[Start of Attachment]
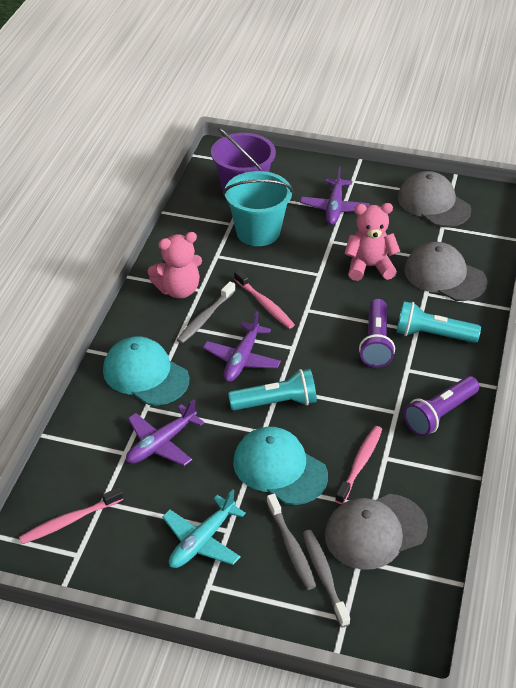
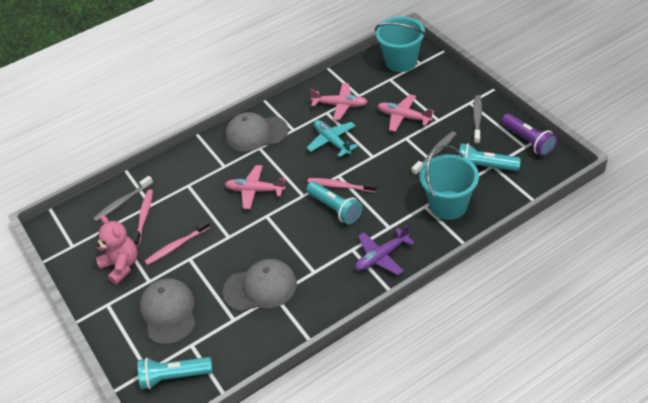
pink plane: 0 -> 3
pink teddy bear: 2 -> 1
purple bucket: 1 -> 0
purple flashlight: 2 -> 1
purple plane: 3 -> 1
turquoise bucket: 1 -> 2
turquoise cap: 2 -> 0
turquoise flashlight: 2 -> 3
[End of Attachment]
■ WORK INSTRUCTIONS
I'd like the material repeated word for word, without the pictures it holds.

■ SOLUTION TO THIS TASK
pink plane: 0 -> 3
pink teddy bear: 2 -> 1
purple bucket: 1 -> 0
purple flashlight: 2 -> 1
purple plane: 3 -> 1
turquoise bucket: 1 -> 2
turquoise cap: 2 -> 0
turquoise flashlight: 2 -> 3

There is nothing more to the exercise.